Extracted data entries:
····················

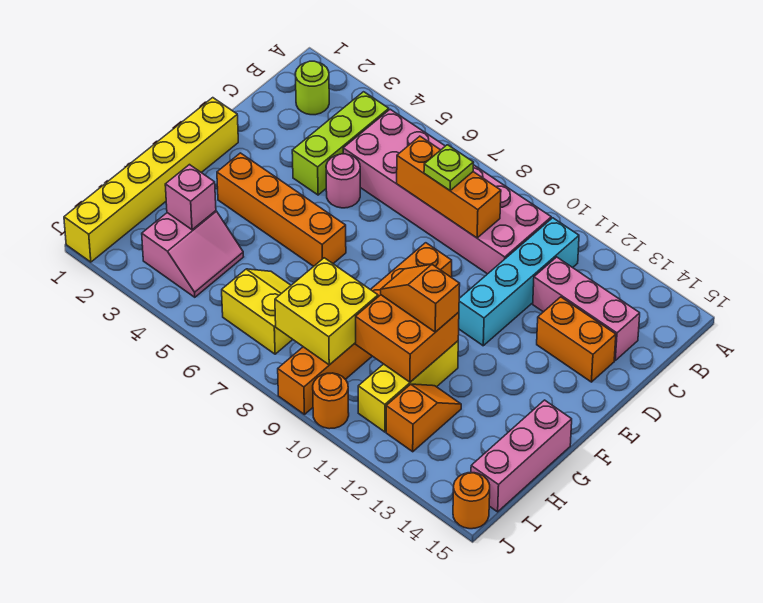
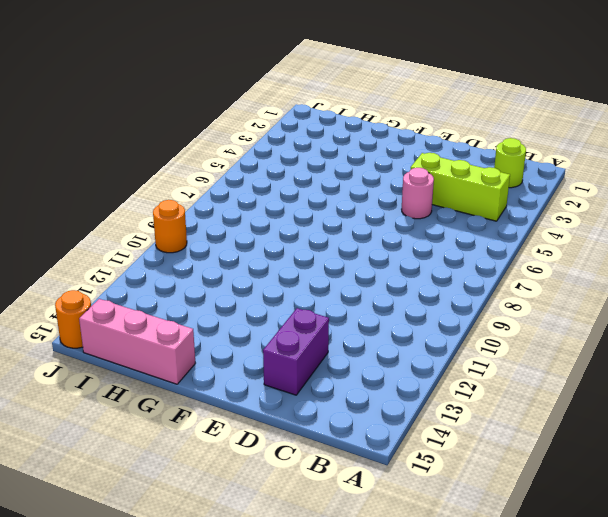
purple brick D13:D14 level 1 -> orange brick D13:D14 level 1
none -> pink brick B5:C10 level 1
none -> cyan brick B11:E11 level 1
none -> pink brick C12:C14 level 1

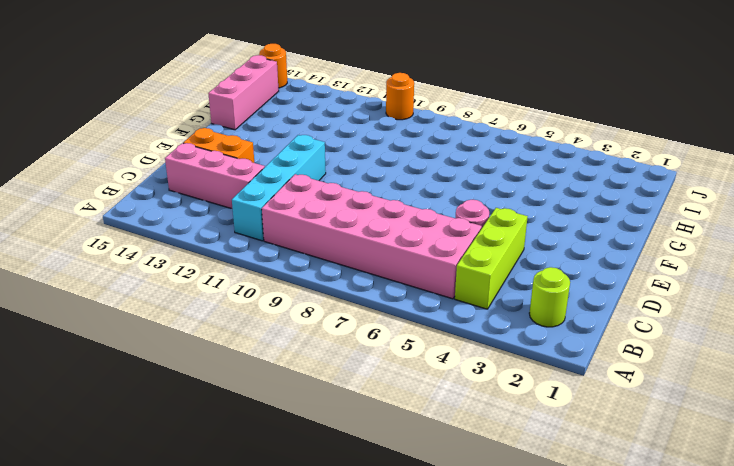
none -> yellow brick E1:J1 level 1
none -> orange brick E9:J9 level 1
none -> orange brick F3:F6 level 1

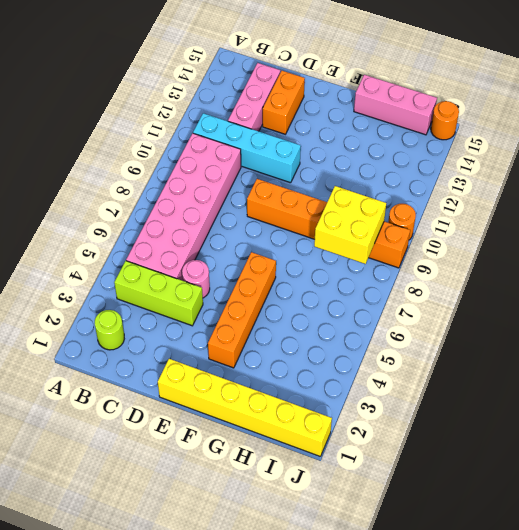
none -> yellow brick G11:I11 level 1
none -> pink slope H3:I4 level 1 top 3
none -> yellow slope H6:I7 level 1 top I

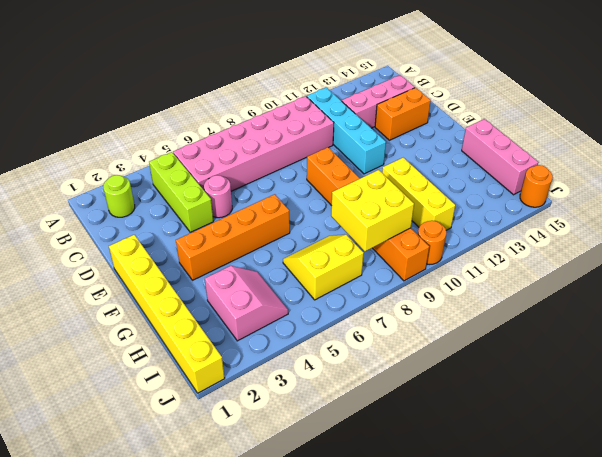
none -> orange slope H12:I12 level 1 top I
none -> orange brick C7:C9 level 2
none -> orange brick G10:H11 level 2

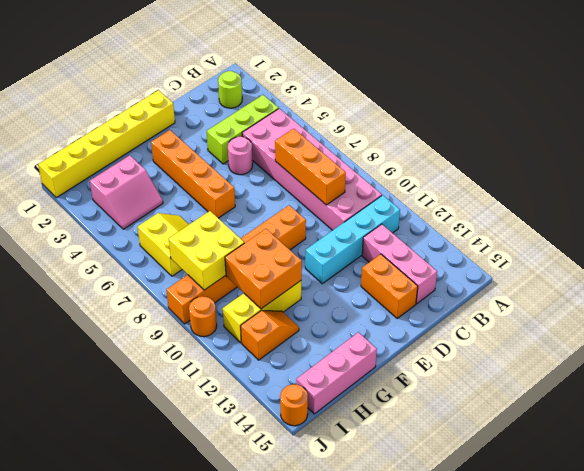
none -> pink brick H3 level 2
none -> lime plate C8 level 3
none -> orange slope G10:G11 level 3 top 11

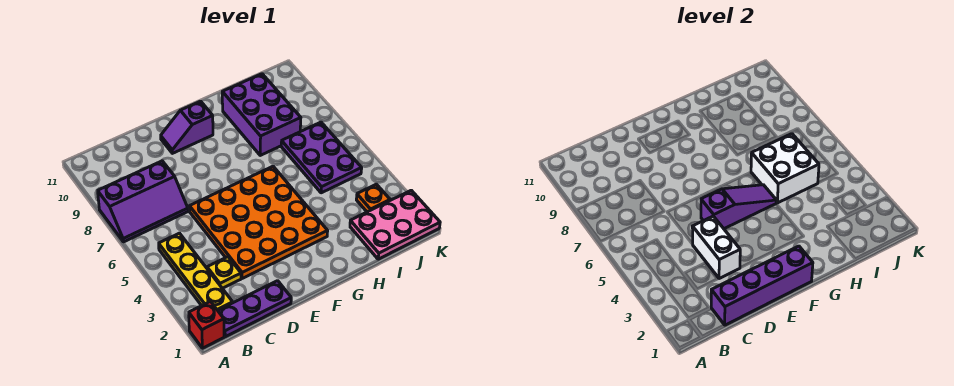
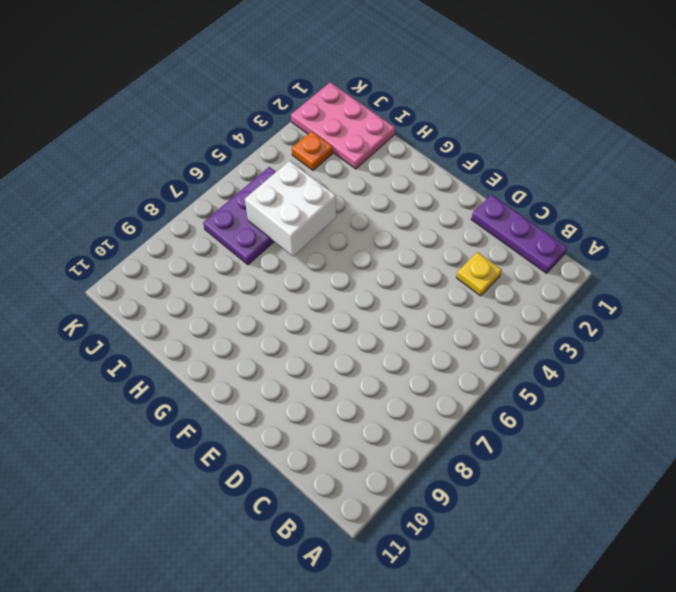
none -> red brick A1 level 1
none -> purple slope A7:C8 level 1 top 8
none -> yellow plate B2:B5 level 1

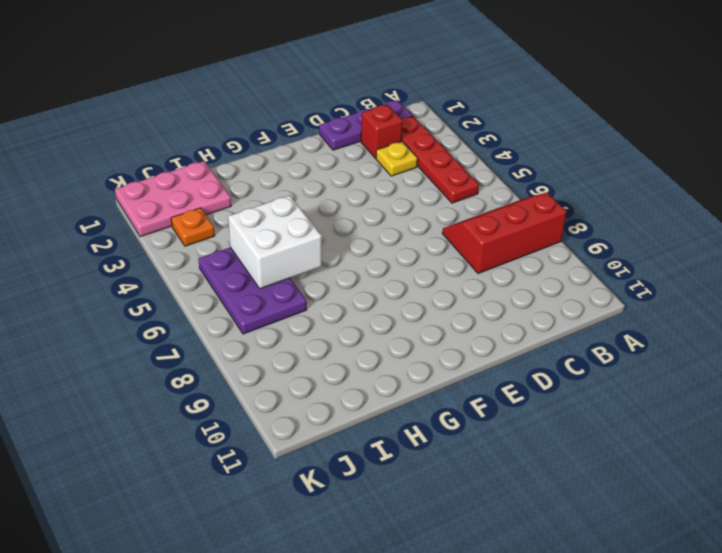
red slope A7:C8 level 1 top 8 -> purple slope A7:C8 level 1 top 8
red plate B2:B5 level 1 -> yellow plate B2:B5 level 1
red brick C2 level 1 -> red brick A1 level 1
none -> orange plate D3:G6 level 1
none -> purple slope E10:F10 level 1 top F
none -> purple brick H8:I10 level 1

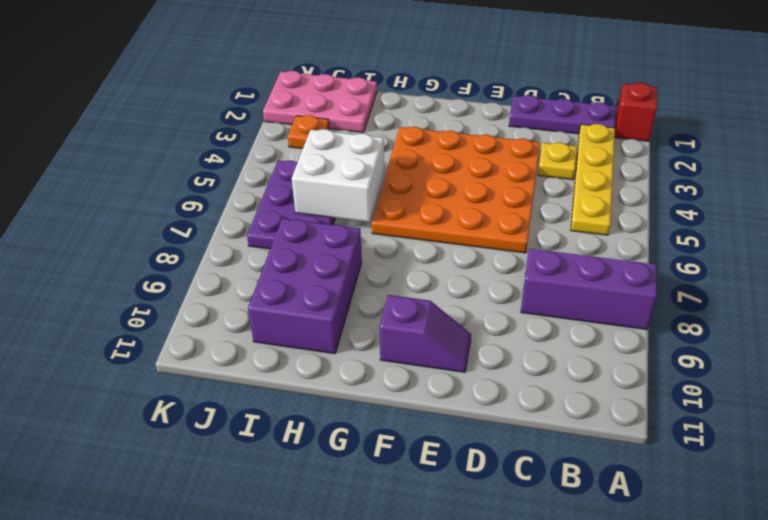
none -> purple brick C1:F1 level 2
none -> white brick D3:D4 level 2
none -> purple slope E5:G5 level 2 top E

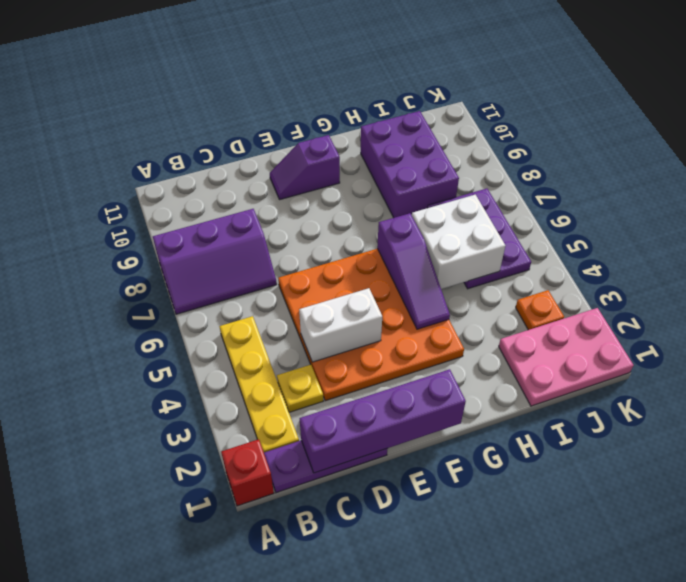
white brick D4:E4 level 2 -> white brick D3:D4 level 2
purple slope G4:G6 level 2 top 6 -> purple slope E5:G5 level 2 top E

····················

**INSTRUCTIONS FOR THE TASK**
Output the records above as they stand, from the first line to the line with "none -> purple brick C1:F1 level 2", inclusive, and exclude the pictures.

**ANSWER SECTION**
purple brick D13:D14 level 1 -> orange brick D13:D14 level 1
none -> pink brick B5:C10 level 1
none -> cyan brick B11:E11 level 1
none -> pink brick C12:C14 level 1

none -> yellow brick E1:J1 level 1
none -> orange brick E9:J9 level 1
none -> orange brick F3:F6 level 1

none -> yellow brick G11:I11 level 1
none -> pink slope H3:I4 level 1 top 3
none -> yellow slope H6:I7 level 1 top I

none -> orange slope H12:I12 level 1 top I
none -> orange brick C7:C9 level 2
none -> orange brick G10:H11 level 2

none -> pink brick H3 level 2
none -> lime plate C8 level 3
none -> orange slope G10:G11 level 3 top 11

none -> red brick A1 level 1
none -> purple slope A7:C8 level 1 top 8
none -> yellow plate B2:B5 level 1

red slope A7:C8 level 1 top 8 -> purple slope A7:C8 level 1 top 8
red plate B2:B5 level 1 -> yellow plate B2:B5 level 1
red brick C2 level 1 -> red brick A1 level 1
none -> orange plate D3:G6 level 1
none -> purple slope E10:F10 level 1 top F
none -> purple brick H8:I10 level 1

none -> purple brick C1:F1 level 2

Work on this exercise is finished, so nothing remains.